Object change listings
-- -- --
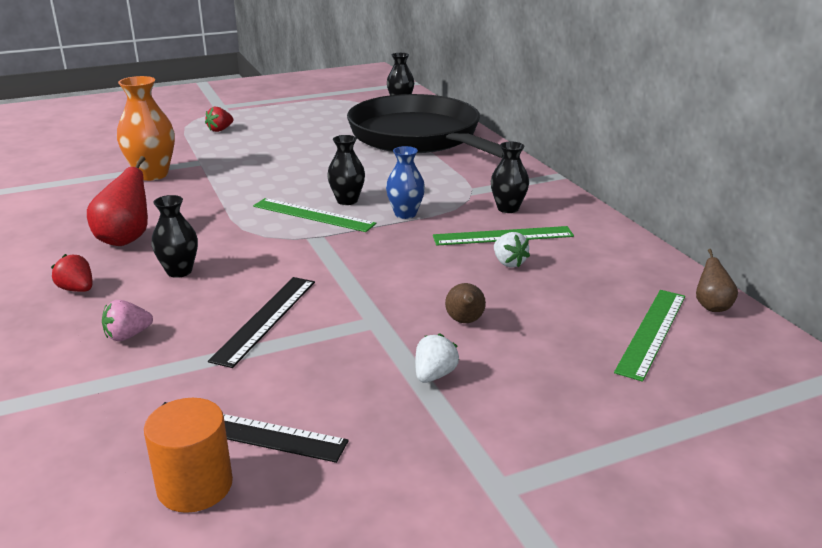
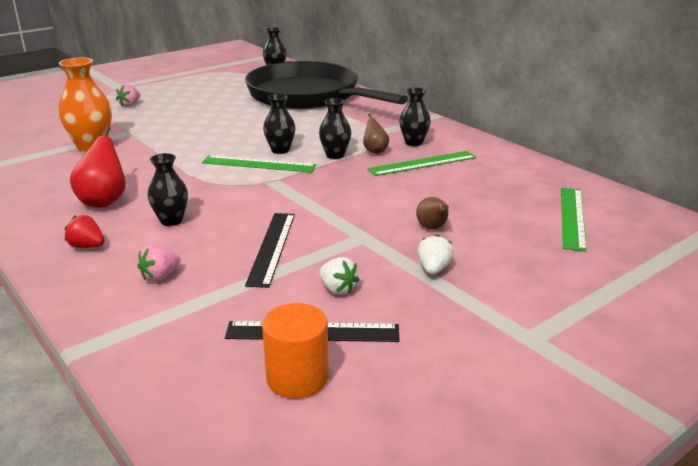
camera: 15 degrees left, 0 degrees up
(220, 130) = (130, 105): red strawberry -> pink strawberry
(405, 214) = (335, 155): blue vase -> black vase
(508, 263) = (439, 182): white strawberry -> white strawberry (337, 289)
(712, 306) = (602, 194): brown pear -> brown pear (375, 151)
-- -- --
Please repeat every record exactly as it stands, leaving out any pictures.

camera: 15 degrees left, 0 degrees up
(220, 130) = (130, 105): red strawberry -> pink strawberry
(405, 214) = (335, 155): blue vase -> black vase
(508, 263) = (439, 182): white strawberry -> white strawberry (337, 289)
(712, 306) = (602, 194): brown pear -> brown pear (375, 151)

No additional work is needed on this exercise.